***** RECORDS TO PROCESS *****

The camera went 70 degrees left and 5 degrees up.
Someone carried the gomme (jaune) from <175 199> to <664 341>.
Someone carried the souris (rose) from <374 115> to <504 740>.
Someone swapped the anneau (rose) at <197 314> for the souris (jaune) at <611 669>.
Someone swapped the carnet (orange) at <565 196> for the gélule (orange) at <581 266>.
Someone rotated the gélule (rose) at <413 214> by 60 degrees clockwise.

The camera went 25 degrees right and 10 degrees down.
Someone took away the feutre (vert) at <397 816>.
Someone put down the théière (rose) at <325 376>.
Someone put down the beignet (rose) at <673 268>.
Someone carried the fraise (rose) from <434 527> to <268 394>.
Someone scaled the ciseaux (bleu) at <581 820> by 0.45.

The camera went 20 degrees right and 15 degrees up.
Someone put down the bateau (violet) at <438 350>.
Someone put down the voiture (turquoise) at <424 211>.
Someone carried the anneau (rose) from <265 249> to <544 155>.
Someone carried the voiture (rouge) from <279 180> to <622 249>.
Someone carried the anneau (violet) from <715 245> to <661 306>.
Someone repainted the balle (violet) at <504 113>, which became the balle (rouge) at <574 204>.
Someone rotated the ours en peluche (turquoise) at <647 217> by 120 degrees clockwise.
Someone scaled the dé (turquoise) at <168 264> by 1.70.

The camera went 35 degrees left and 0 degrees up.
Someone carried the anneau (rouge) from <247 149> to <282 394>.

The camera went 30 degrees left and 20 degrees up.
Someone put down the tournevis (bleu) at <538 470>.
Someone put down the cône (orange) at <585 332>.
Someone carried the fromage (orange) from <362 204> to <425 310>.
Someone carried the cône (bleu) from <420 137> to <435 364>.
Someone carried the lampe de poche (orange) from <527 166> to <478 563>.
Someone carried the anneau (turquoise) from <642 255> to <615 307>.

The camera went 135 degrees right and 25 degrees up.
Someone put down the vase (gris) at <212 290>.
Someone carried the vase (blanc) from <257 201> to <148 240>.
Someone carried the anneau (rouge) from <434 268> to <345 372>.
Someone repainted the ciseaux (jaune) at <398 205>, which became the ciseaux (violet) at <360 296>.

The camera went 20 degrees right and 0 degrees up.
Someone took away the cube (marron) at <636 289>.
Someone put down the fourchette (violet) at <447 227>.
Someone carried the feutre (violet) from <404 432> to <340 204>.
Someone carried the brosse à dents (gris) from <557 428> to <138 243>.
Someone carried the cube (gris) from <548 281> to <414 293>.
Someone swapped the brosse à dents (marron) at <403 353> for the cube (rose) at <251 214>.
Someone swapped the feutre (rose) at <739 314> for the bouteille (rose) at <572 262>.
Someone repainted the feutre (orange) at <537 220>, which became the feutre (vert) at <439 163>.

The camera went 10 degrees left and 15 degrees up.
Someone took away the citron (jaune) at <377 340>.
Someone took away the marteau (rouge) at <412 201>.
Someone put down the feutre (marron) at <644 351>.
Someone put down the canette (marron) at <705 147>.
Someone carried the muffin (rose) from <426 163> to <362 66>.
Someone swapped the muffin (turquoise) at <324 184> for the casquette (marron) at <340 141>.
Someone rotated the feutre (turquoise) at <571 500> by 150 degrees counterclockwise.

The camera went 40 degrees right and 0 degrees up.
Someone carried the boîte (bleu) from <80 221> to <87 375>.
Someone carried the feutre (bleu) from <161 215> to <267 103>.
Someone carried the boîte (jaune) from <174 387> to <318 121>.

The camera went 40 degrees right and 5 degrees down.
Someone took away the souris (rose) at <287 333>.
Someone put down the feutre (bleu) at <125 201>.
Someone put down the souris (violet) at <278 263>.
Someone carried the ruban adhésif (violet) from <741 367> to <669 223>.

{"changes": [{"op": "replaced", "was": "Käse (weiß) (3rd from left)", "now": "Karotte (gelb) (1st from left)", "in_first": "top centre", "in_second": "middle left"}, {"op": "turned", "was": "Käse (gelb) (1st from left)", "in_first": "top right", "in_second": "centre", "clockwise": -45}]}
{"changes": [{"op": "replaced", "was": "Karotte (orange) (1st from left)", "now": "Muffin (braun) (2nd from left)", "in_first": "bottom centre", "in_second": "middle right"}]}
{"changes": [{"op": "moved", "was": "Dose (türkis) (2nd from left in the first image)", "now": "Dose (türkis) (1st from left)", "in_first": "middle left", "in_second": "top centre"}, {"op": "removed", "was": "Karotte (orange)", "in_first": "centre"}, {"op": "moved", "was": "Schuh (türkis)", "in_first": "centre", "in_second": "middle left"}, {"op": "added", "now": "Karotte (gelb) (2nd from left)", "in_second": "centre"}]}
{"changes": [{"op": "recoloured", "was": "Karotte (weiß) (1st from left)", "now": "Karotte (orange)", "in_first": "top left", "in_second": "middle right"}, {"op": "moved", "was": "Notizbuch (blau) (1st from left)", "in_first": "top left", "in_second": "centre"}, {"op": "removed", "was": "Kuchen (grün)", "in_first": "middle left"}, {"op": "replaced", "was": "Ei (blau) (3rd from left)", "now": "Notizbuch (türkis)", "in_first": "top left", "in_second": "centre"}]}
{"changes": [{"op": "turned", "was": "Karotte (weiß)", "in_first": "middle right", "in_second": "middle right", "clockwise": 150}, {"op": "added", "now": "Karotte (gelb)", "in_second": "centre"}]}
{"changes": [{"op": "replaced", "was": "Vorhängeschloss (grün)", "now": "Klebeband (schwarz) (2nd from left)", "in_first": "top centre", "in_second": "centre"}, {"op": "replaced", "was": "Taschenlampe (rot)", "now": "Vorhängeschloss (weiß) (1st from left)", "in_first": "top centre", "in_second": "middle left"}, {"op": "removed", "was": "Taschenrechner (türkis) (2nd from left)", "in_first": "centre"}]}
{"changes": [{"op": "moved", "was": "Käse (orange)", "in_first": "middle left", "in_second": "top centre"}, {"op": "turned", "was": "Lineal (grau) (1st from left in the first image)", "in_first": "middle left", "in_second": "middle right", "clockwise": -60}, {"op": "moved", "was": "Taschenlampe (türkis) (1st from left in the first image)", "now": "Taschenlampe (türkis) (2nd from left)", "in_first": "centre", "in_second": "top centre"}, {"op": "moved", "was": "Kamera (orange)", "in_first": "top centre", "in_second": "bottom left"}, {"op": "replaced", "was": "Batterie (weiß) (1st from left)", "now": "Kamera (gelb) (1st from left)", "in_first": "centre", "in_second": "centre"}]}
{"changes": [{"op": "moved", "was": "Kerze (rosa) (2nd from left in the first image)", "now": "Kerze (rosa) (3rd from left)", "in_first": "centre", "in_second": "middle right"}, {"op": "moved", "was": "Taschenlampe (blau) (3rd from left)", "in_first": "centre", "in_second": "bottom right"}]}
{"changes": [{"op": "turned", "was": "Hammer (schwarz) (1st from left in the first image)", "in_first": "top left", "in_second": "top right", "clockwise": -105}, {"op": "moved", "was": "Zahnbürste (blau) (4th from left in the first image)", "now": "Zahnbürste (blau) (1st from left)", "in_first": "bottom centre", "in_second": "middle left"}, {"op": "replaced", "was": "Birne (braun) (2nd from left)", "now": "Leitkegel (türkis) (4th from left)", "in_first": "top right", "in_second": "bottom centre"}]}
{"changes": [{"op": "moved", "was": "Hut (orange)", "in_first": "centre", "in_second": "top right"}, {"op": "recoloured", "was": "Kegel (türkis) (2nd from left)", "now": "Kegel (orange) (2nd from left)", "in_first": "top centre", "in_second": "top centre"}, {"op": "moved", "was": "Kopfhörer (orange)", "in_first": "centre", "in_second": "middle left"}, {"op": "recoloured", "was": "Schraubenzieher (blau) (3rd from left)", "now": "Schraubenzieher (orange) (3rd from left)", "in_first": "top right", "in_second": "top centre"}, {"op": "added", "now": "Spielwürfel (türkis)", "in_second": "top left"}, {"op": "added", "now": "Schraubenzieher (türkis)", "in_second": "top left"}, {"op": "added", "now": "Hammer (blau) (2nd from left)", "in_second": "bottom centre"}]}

*****

• [THE TASK]: Would you please write out, exactly and with no other lines, the stretch of the listing above from the line containing "Someone swapped the carnet" through the line containing "Someone put down the beignet"?

• [TASK OUTPUT]:
Someone swapped the carnet (orange) at <565 196> for the gélule (orange) at <581 266>.
Someone rotated the gélule (rose) at <413 214> by 60 degrees clockwise.

The camera went 25 degrees right and 10 degrees down.
Someone took away the feutre (vert) at <397 816>.
Someone put down the théière (rose) at <325 376>.
Someone put down the beignet (rose) at <673 268>.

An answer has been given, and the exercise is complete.